## YOUR OBJECTIVE
All of the records below must be output exactly, with no pictures carried over.

Revision comparison data:
.....

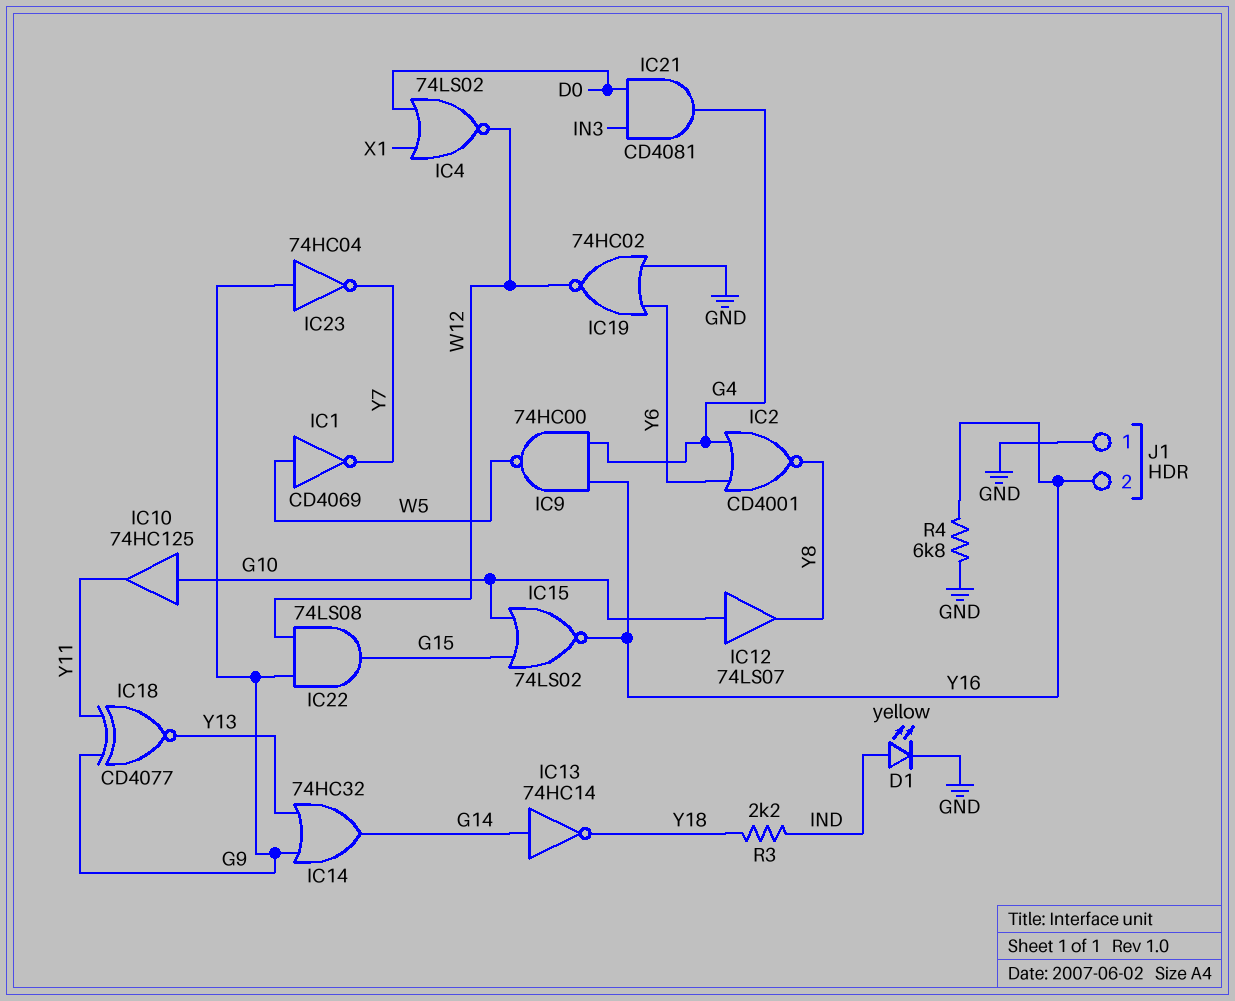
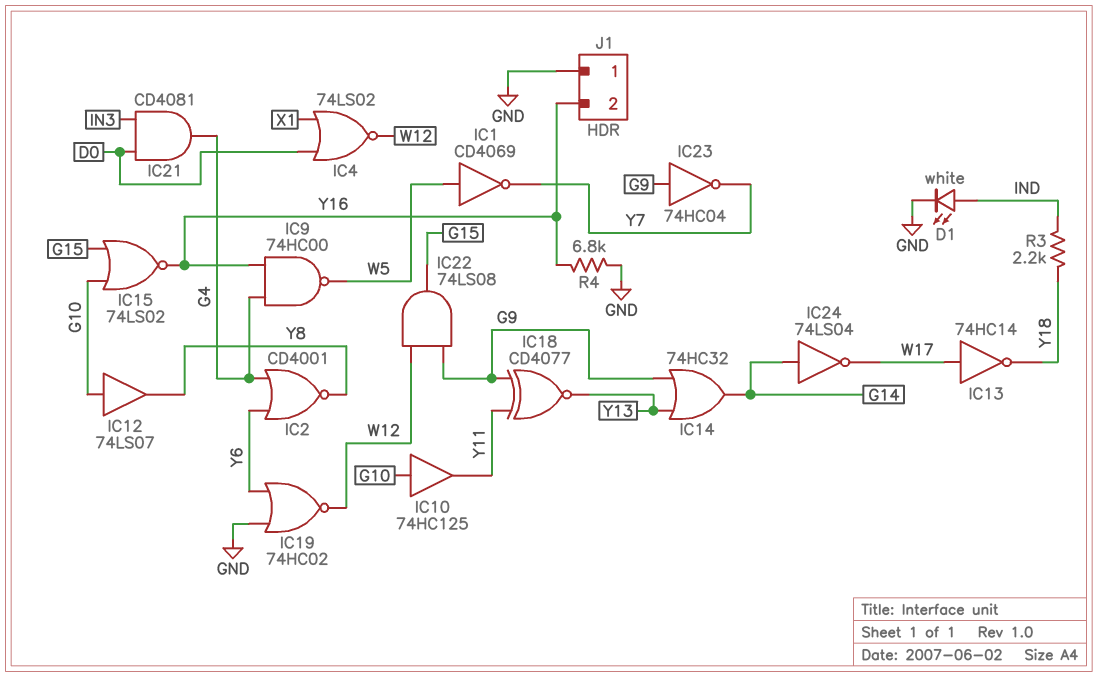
D1: LED yellow (A IND, K GND) -> LED white (A IND, K GND)
IC13: NOT 74HC14 (in G14, out Y18) -> NOT 74HC14 (in W17, out Y18)
IC24: none -> NOT 74LS04 (in G14, out W17)

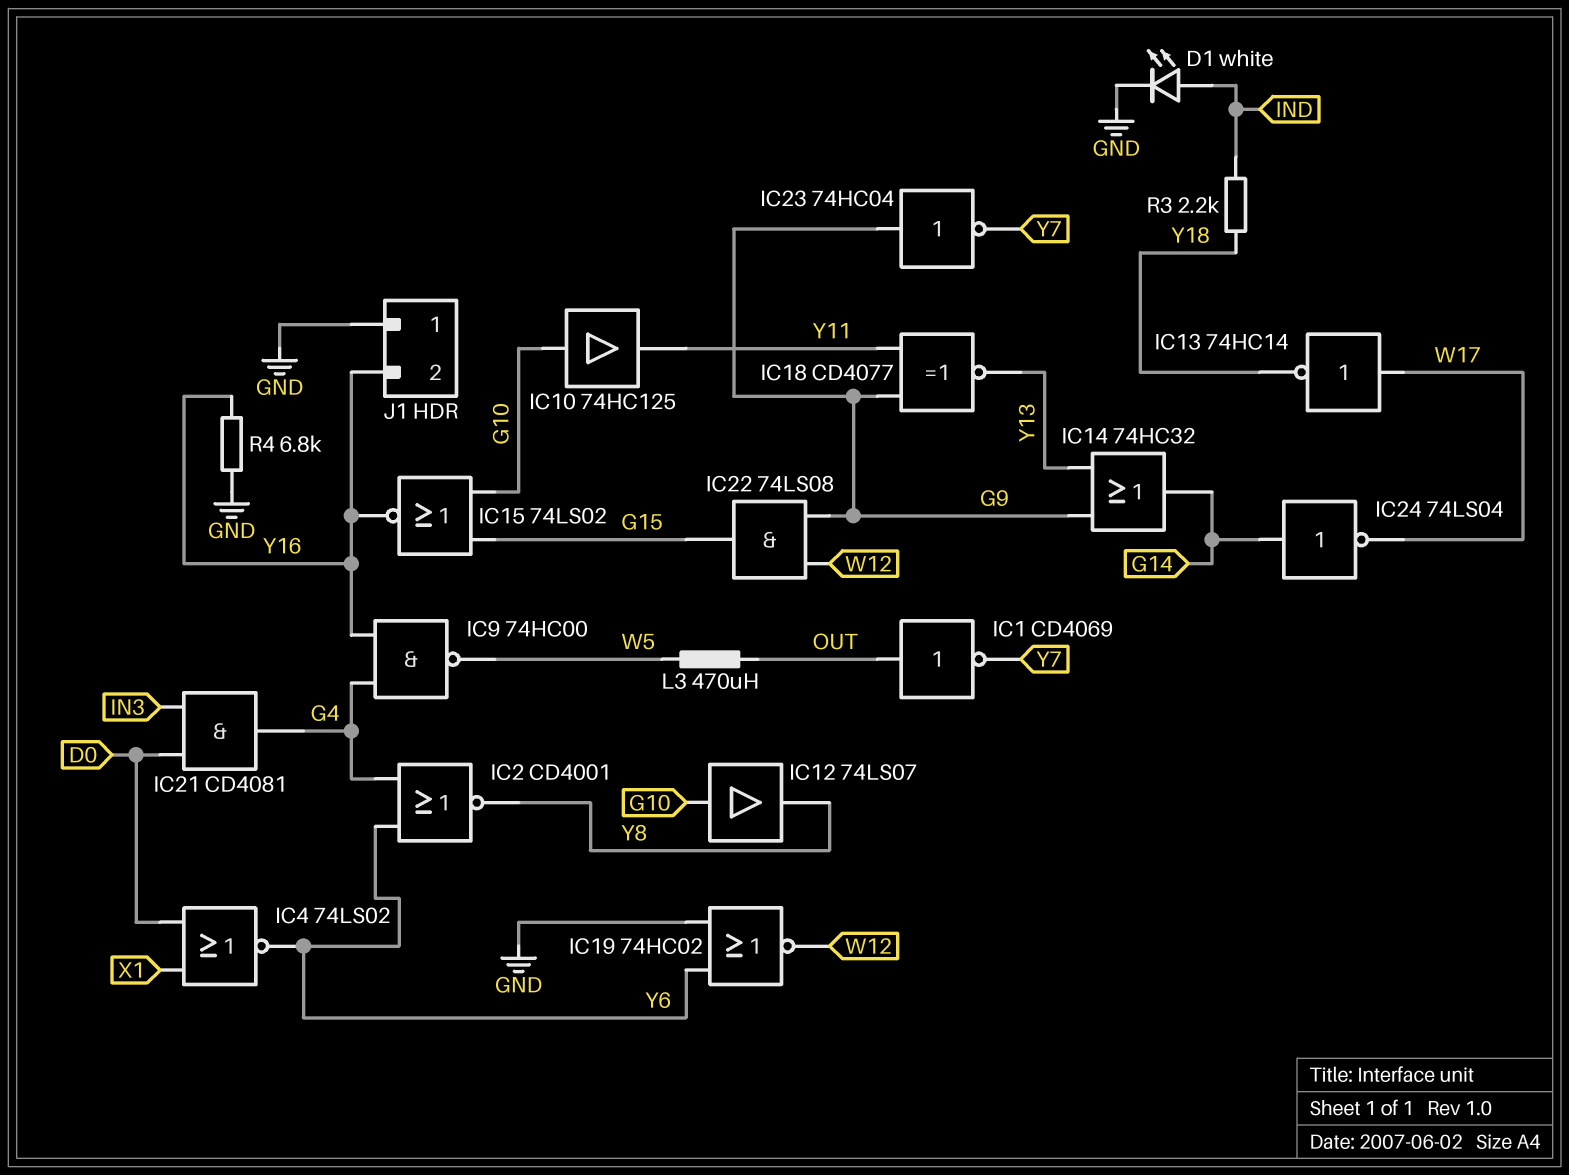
IC1: NOT CD4069 (in W5, out Y7) -> NOT CD4069 (in OUT, out Y7)
IC4: NOR 74LS02 (in D0, in X1, out W12) -> NOR 74LS02 (in D0, in X1, out Y6)
L3: none -> 470uH (OUT, W5)

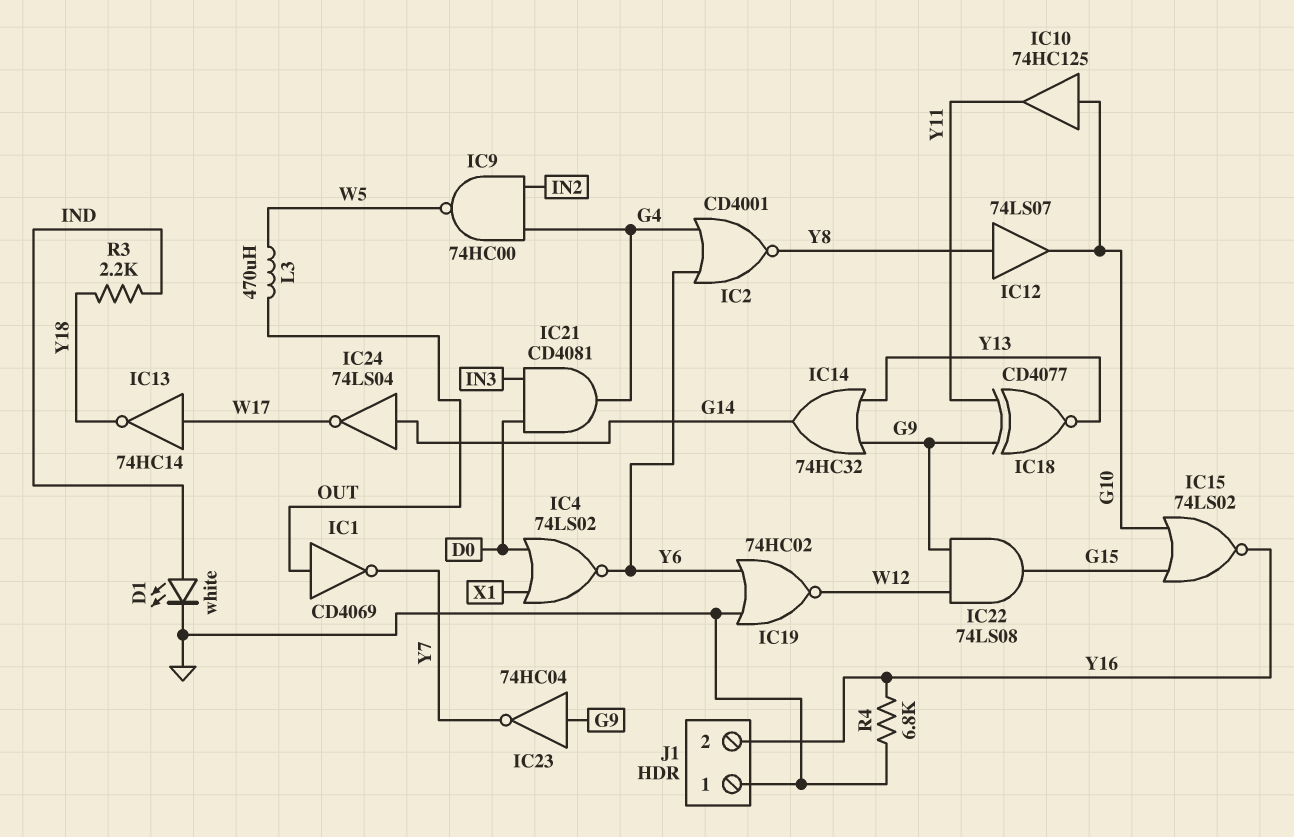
IC9: NAND 74HC00 (in G4, in Y16, out W5) -> NAND 74HC00 (in G4, in IN2, out W5)
IC12: buffer 74LS07 (in G10, out Y8) -> buffer 74LS07 (in Y8, out G10)

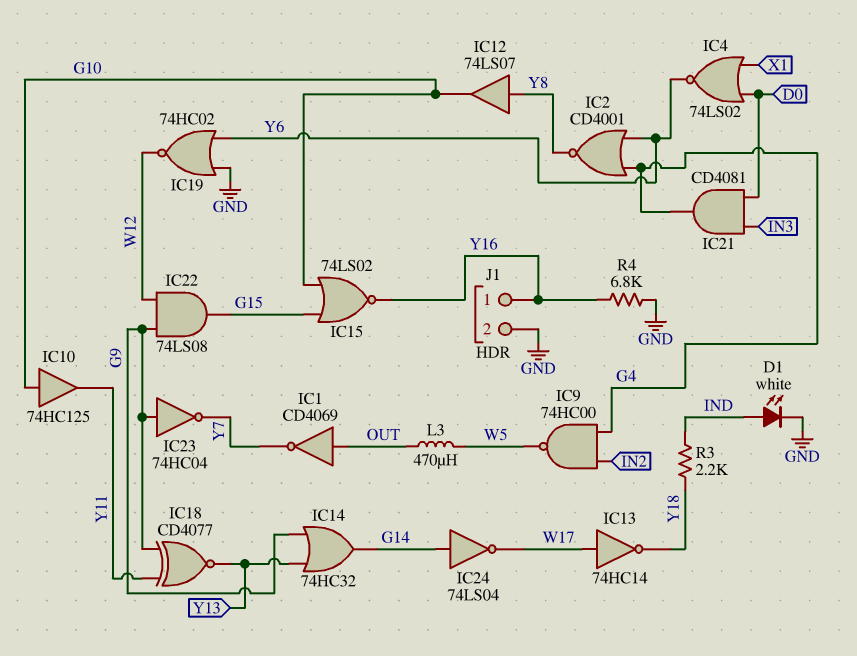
J1 pin 1: GND -> Y16
J1 pin 2: Y16 -> GND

.....

## EXERCISE ANSWER
D1: LED yellow (A IND, K GND) -> LED white (A IND, K GND)
IC13: NOT 74HC14 (in G14, out Y18) -> NOT 74HC14 (in W17, out Y18)
IC24: none -> NOT 74LS04 (in G14, out W17)

IC1: NOT CD4069 (in W5, out Y7) -> NOT CD4069 (in OUT, out Y7)
IC4: NOR 74LS02 (in D0, in X1, out W12) -> NOR 74LS02 (in D0, in X1, out Y6)
L3: none -> 470uH (OUT, W5)

IC9: NAND 74HC00 (in G4, in Y16, out W5) -> NAND 74HC00 (in G4, in IN2, out W5)
IC12: buffer 74LS07 (in G10, out Y8) -> buffer 74LS07 (in Y8, out G10)

J1 pin 1: GND -> Y16
J1 pin 2: Y16 -> GND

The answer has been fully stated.